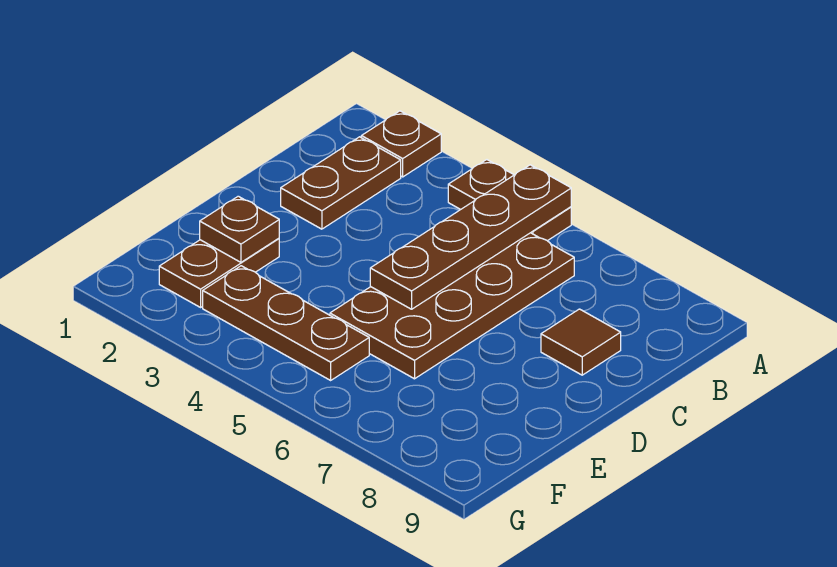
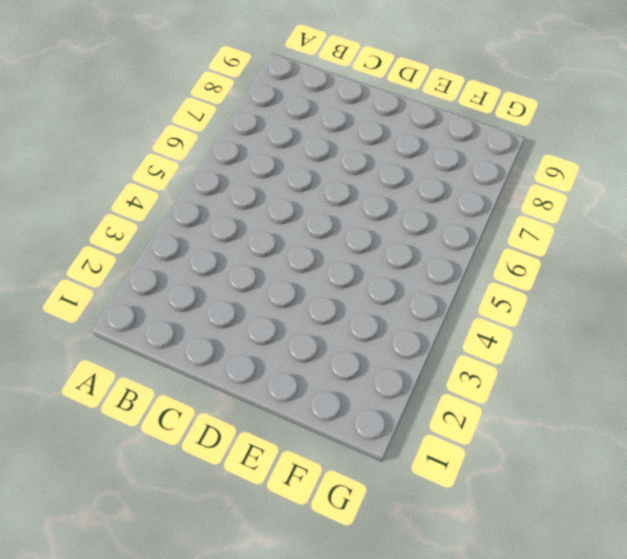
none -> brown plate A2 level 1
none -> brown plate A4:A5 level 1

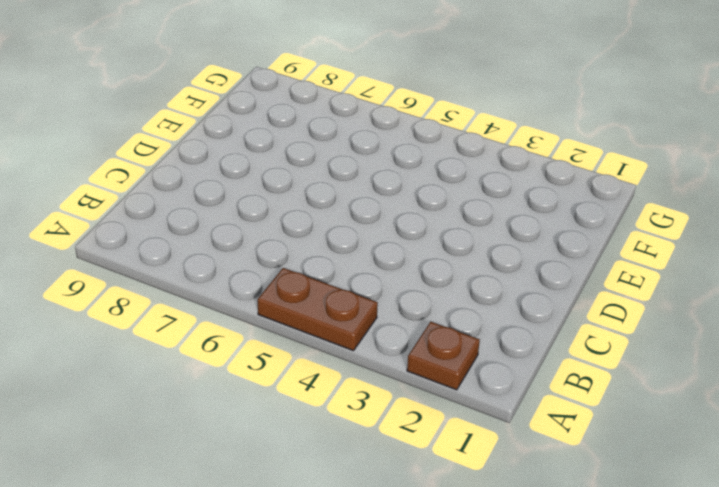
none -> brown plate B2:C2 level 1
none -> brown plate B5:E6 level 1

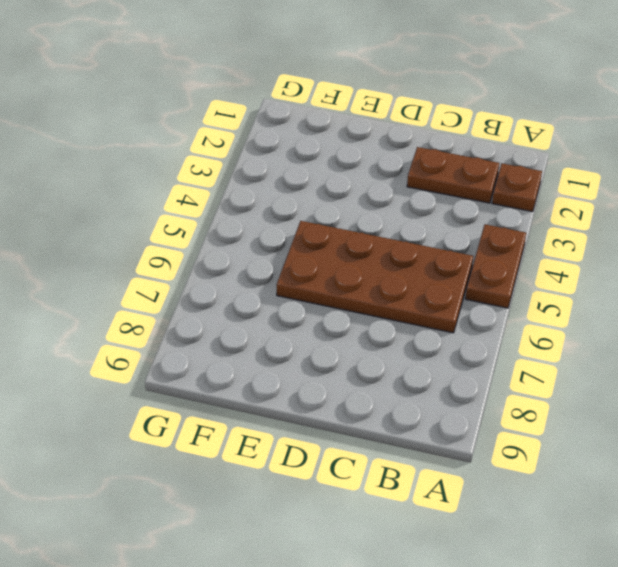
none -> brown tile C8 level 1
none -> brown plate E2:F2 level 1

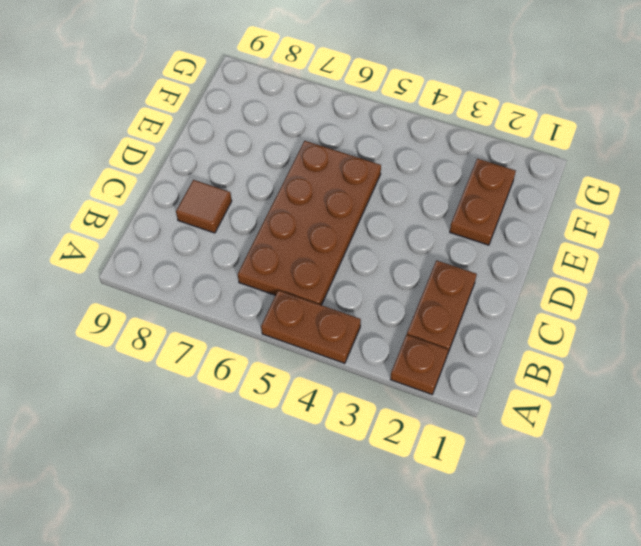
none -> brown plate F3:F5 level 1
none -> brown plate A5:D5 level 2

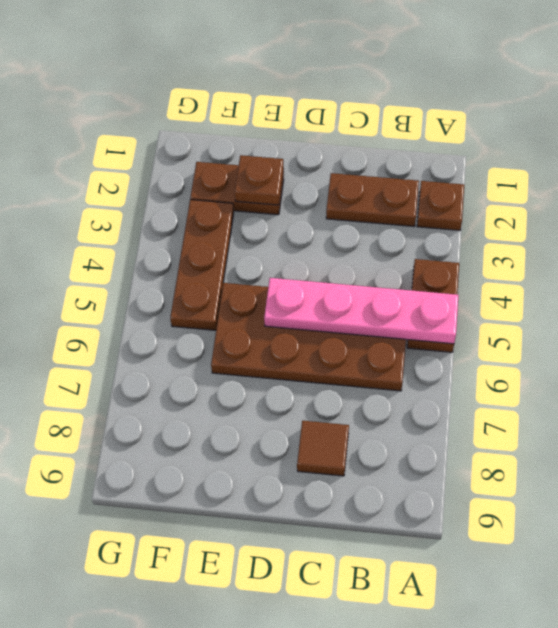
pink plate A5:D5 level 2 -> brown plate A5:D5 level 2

——

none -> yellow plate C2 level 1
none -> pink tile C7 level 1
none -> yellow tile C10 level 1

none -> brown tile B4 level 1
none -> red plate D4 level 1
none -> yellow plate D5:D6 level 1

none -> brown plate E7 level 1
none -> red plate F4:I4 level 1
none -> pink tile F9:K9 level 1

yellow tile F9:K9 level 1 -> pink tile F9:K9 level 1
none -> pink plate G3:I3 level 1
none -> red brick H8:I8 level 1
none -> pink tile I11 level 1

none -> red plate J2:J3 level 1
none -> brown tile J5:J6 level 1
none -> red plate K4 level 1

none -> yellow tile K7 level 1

——

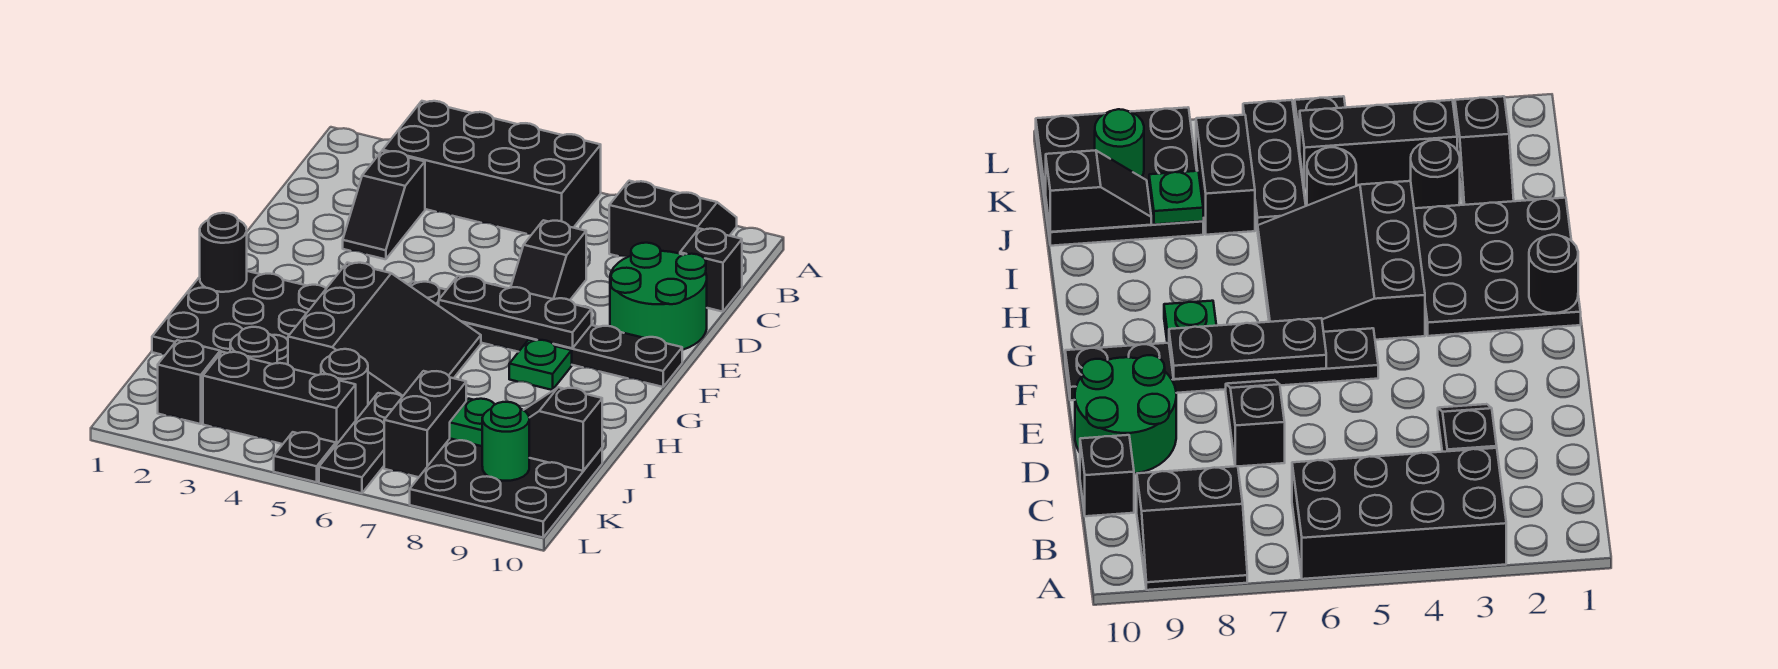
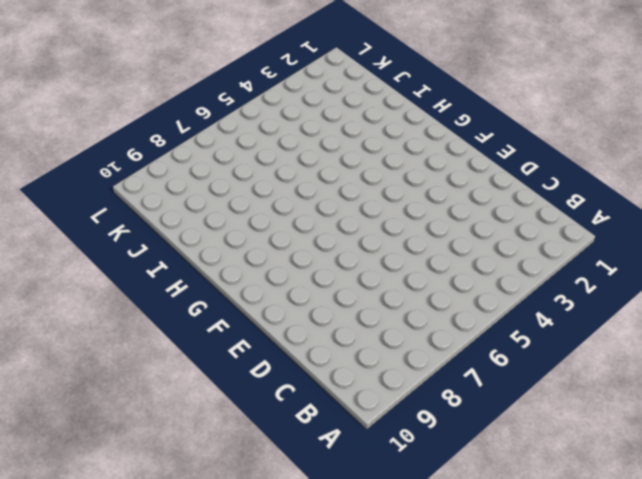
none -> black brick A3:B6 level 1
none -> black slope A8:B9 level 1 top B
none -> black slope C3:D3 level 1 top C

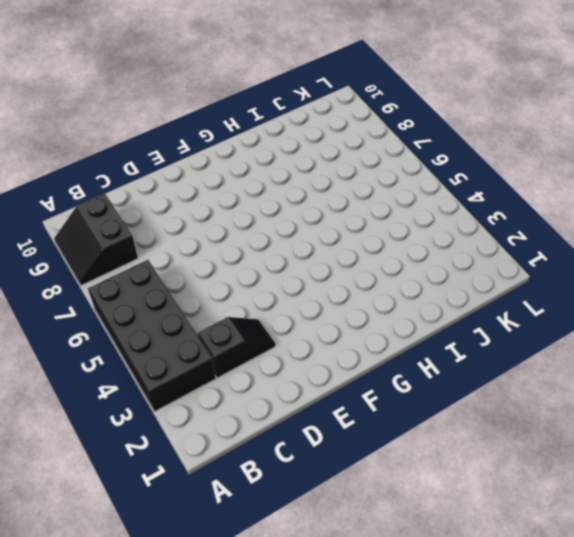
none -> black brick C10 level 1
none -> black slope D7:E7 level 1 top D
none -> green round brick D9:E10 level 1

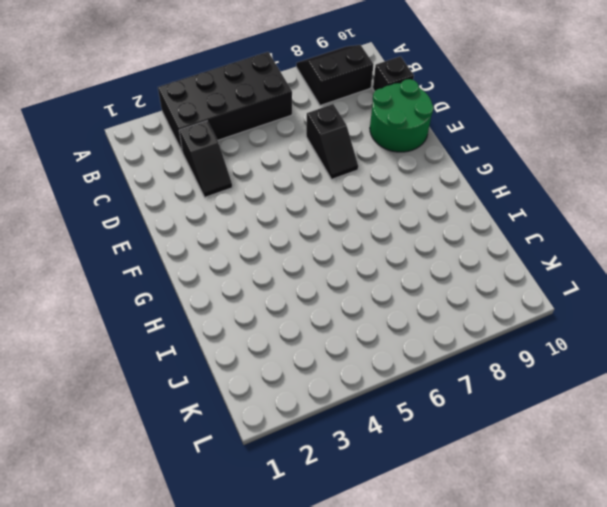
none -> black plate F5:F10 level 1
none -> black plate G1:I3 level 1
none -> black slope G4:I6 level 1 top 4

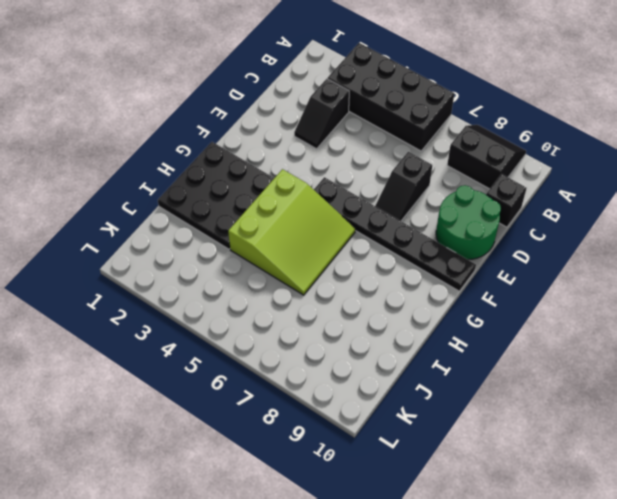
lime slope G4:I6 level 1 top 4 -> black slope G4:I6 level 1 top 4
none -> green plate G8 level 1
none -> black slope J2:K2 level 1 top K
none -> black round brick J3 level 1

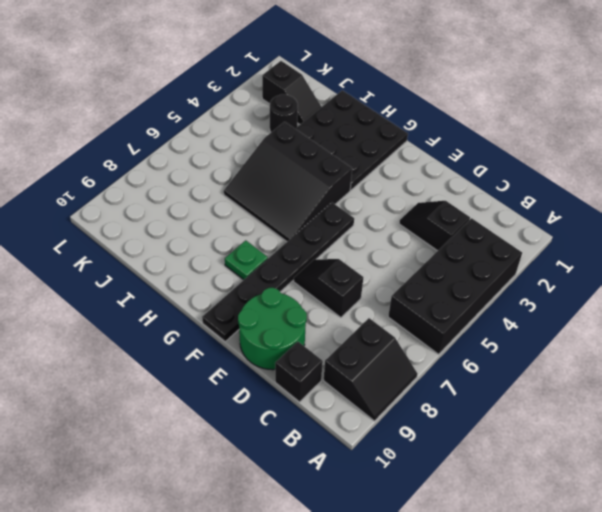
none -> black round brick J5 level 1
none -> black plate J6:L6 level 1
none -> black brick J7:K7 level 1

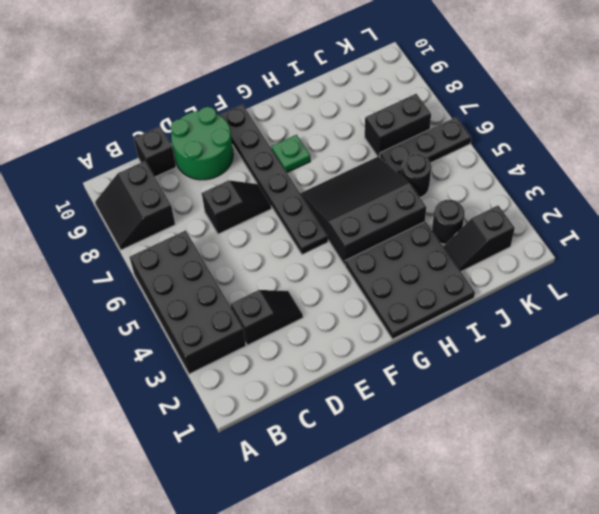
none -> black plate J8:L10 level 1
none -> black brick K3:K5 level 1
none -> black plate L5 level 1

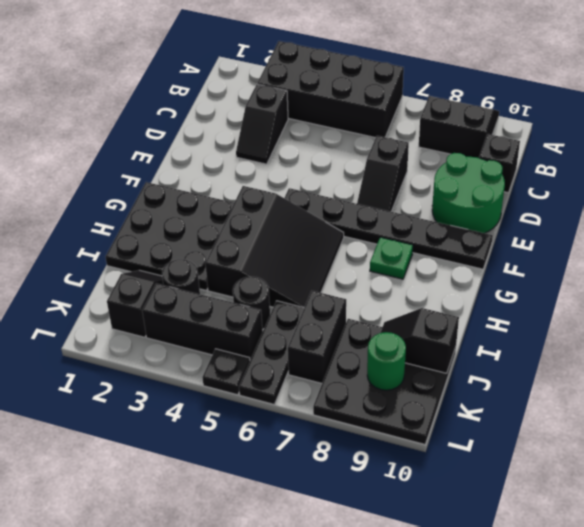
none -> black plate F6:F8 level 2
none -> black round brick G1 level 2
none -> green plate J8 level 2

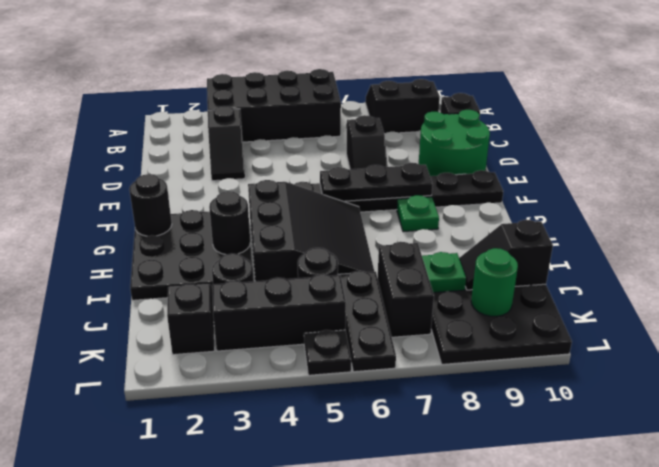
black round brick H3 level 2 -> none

——

» **WHAT YOU HAVE TO DO**:
Read the entries above and find each line holding the word "pink". Copy it out.

» **ANSWER SPACE**:
pink plate A5:D5 level 2 -> brown plate A5:D5 level 2
none -> pink tile C7 level 1
none -> pink tile F9:K9 level 1
yellow tile F9:K9 level 1 -> pink tile F9:K9 level 1
none -> pink plate G3:I3 level 1
none -> pink tile I11 level 1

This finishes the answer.